==== Dataset content

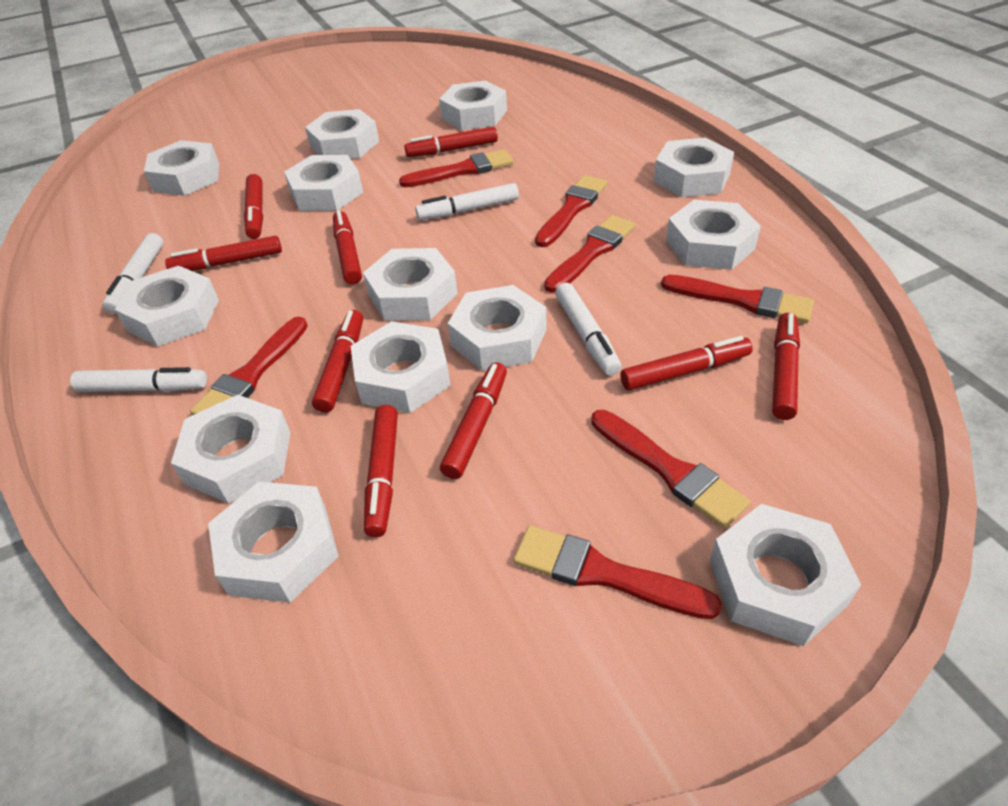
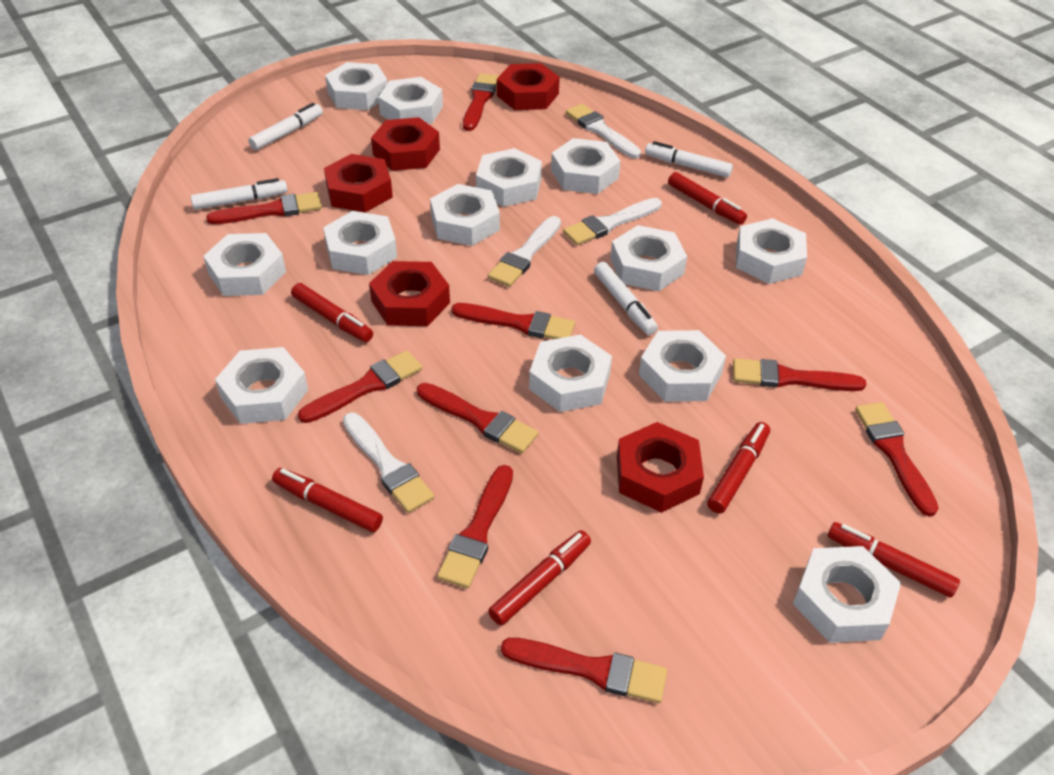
red brush: 7 -> 9
red marker: 9 -> 6
red nut: 0 -> 5
white brush: 0 -> 4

========

● What to do
What you return should be the full listing, unchanged, minus the pictures.

● Solution for this task
red brush: 7 -> 9
red marker: 9 -> 6
red nut: 0 -> 5
white brush: 0 -> 4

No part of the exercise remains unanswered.